What to produce -> Count every line below that holds the word "VEXT", and give the number with no other words.

[Revision tracking records]
*-*-*

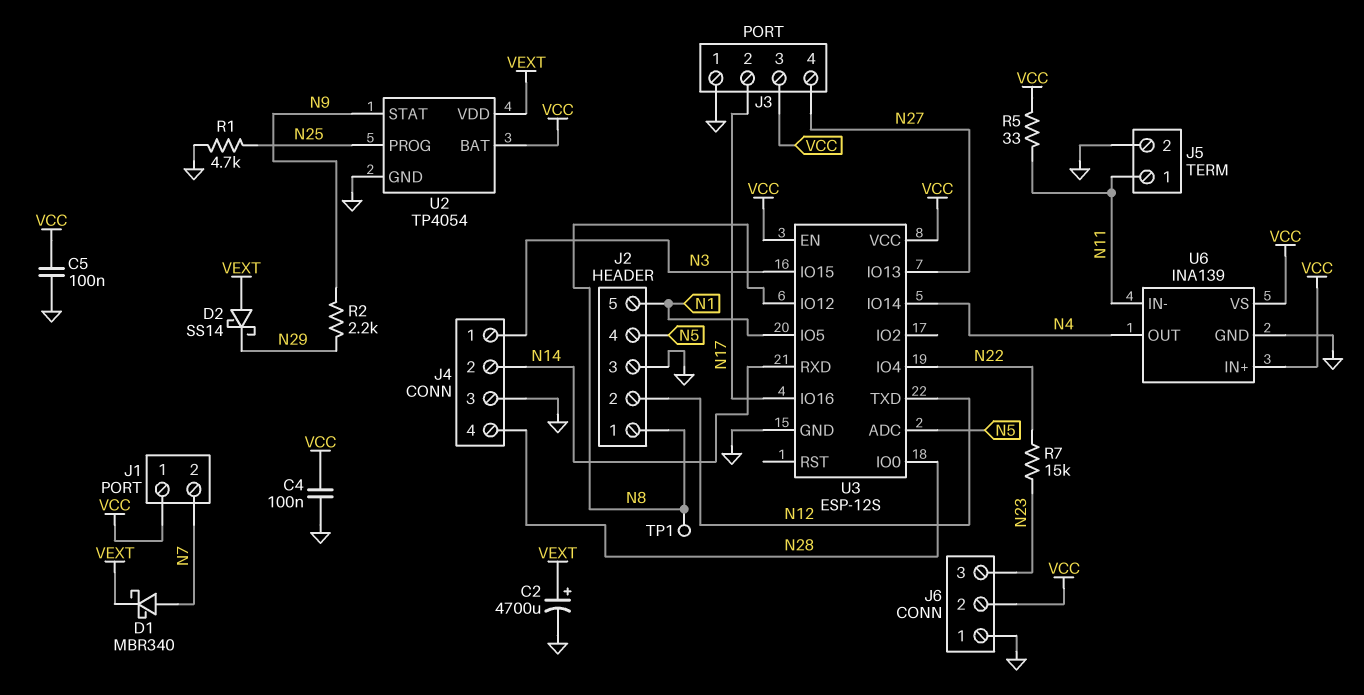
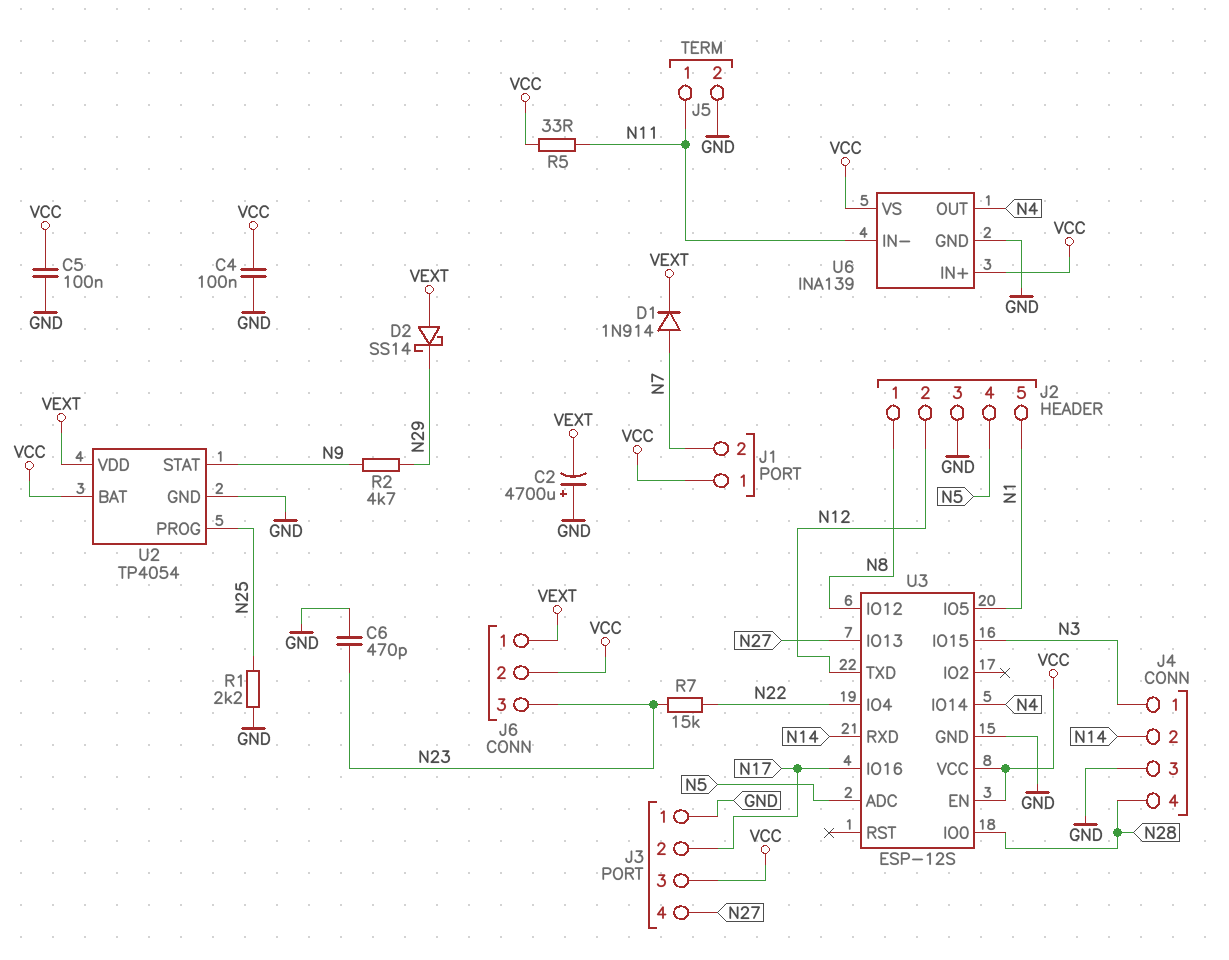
C2: 4700uF (plus VEXT, minus GND) -> 4700uF (plus GND, minus VEXT)
C6: none -> 470pF (GND, N23)
D1: schottky MBR340 (A N7, K VEXT) -> diode 1N914 (A N7, K VEXT)
J6 pin 1: GND -> VEXT
R1: 4.7k (GND, N25) -> 2.2k (GND, N25)
R2: 2.2k (N9, N29) -> 4.7k (N9, N29)
TP1: test point (N8) -> none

*-*-*

Task answer -> 3